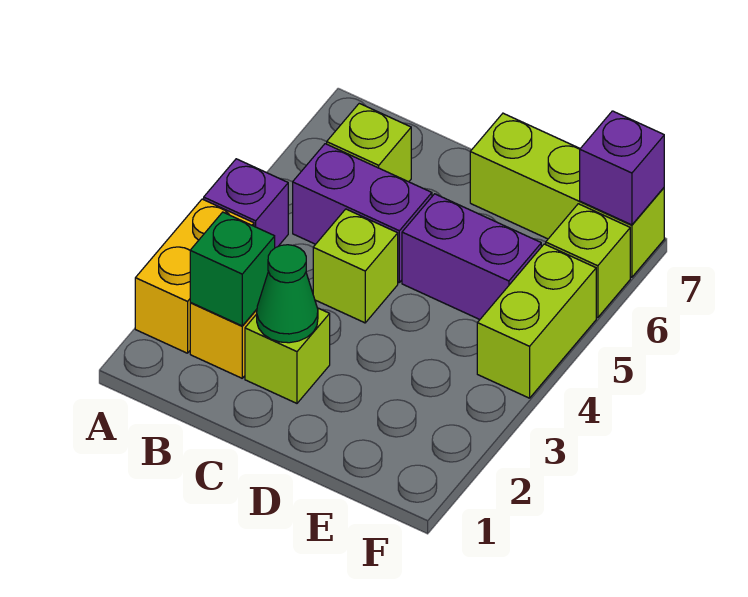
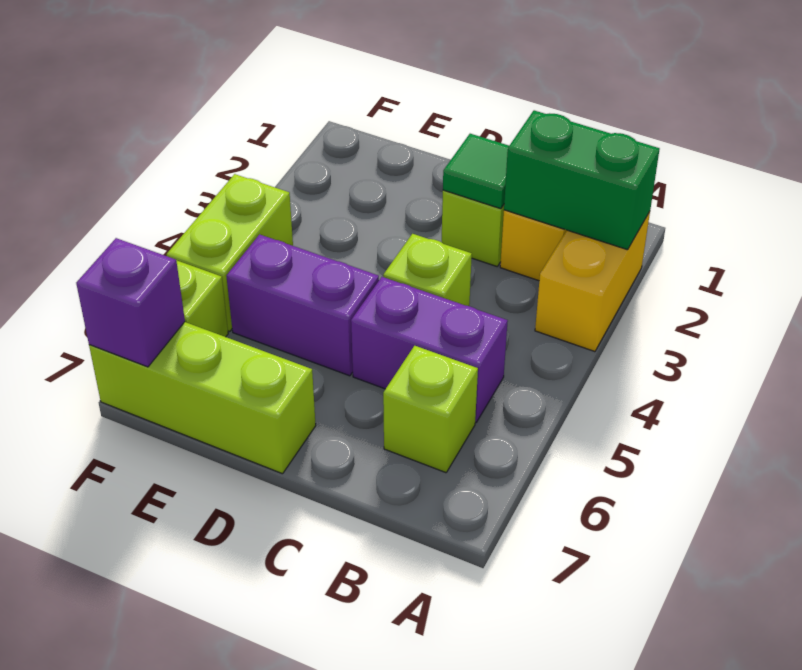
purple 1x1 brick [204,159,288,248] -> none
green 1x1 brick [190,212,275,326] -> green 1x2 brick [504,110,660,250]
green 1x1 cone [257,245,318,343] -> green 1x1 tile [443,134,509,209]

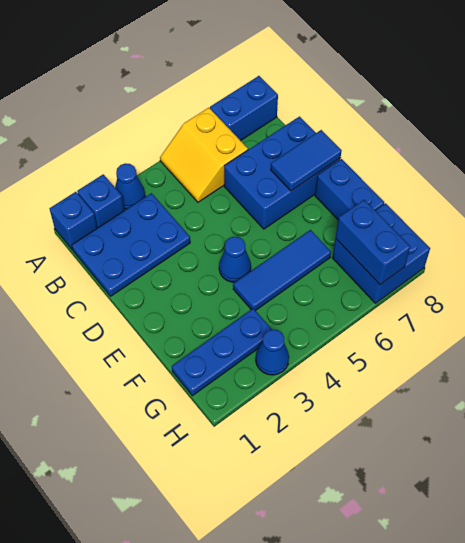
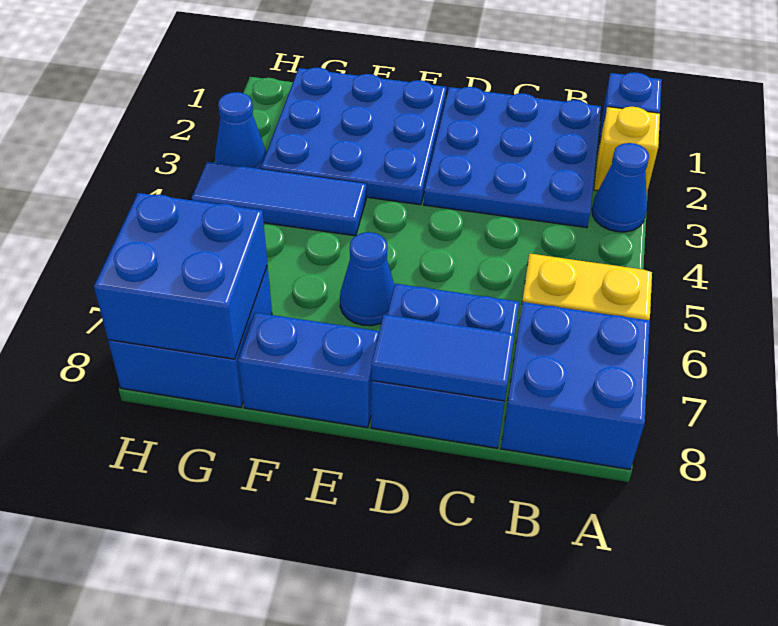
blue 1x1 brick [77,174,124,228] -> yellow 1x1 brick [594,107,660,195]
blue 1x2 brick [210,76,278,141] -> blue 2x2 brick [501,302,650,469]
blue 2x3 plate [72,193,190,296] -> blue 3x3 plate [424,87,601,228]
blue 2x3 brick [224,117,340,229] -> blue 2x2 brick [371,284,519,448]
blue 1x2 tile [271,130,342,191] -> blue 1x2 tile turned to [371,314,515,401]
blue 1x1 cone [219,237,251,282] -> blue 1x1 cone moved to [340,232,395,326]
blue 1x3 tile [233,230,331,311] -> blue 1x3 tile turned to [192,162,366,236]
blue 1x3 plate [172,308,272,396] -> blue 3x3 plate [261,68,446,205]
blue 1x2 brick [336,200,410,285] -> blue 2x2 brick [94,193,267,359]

> Written task
The line containing "blue 1x3 plate" and all lines after it, to the end of the records, are to be output exactly and alone.

> Problem solution
blue 1x3 plate [172,308,272,396] -> blue 3x3 plate [261,68,446,205]
blue 1x2 brick [336,200,410,285] -> blue 2x2 brick [94,193,267,359]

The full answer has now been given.